───── EXTRACTED INFORMATION

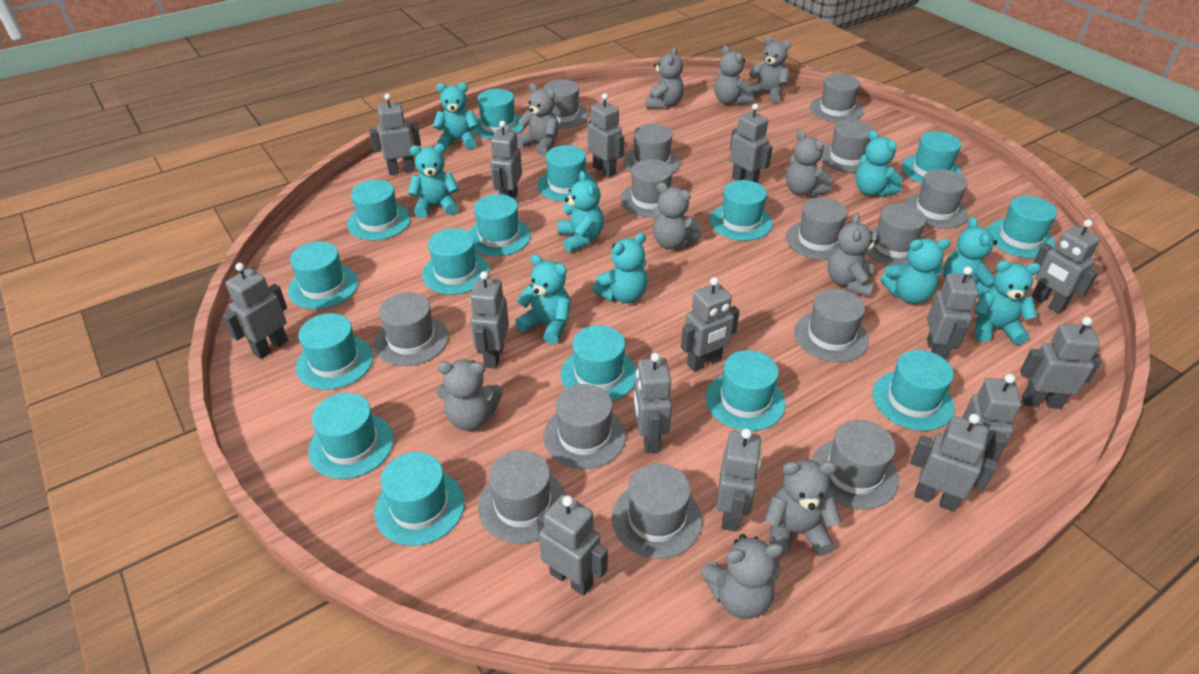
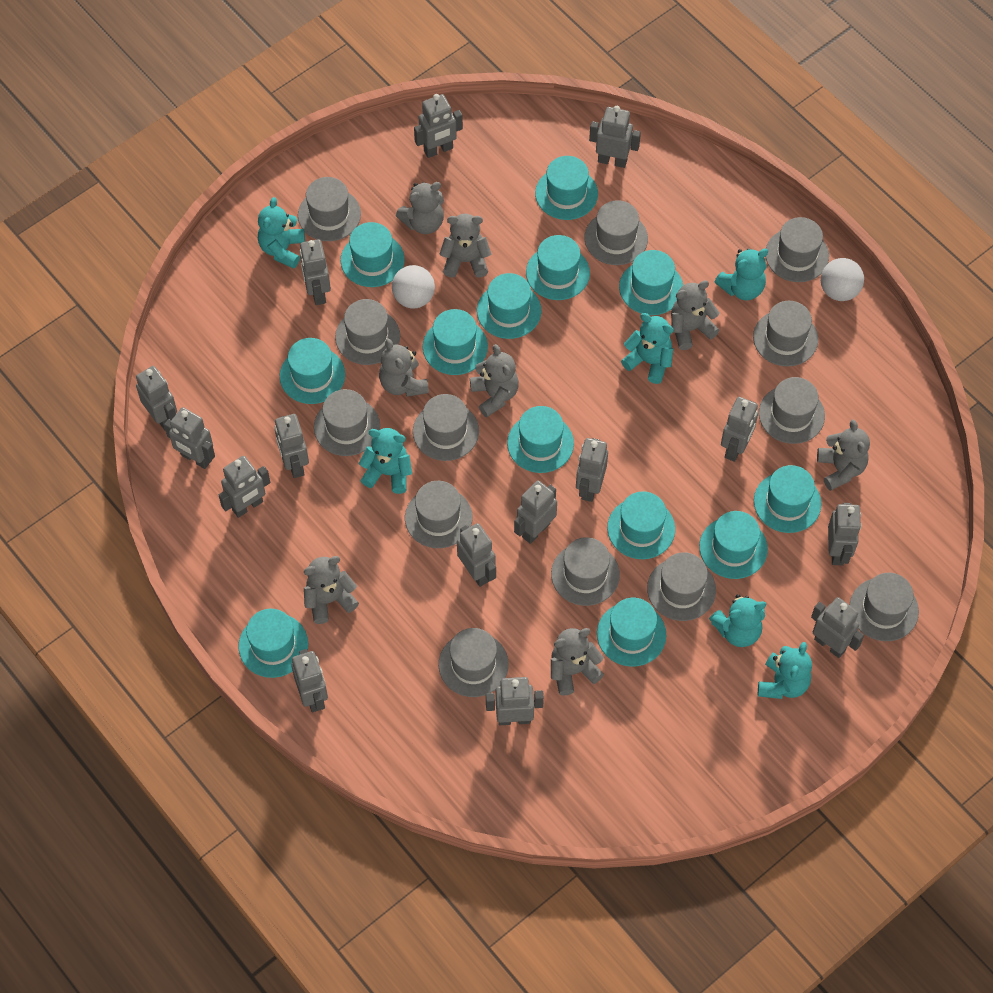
grey hat: 14 -> 13
grey teddy bear: 10 -> 8
turquoise hat: 15 -> 13
turquoise teddy bear: 9 -> 6
white ball: 0 -> 2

──────────

WORK ITEM: Determine how many of the lines above hold the word "turquoise", and output that number by itself.

EXERCISE RESPONSE: 2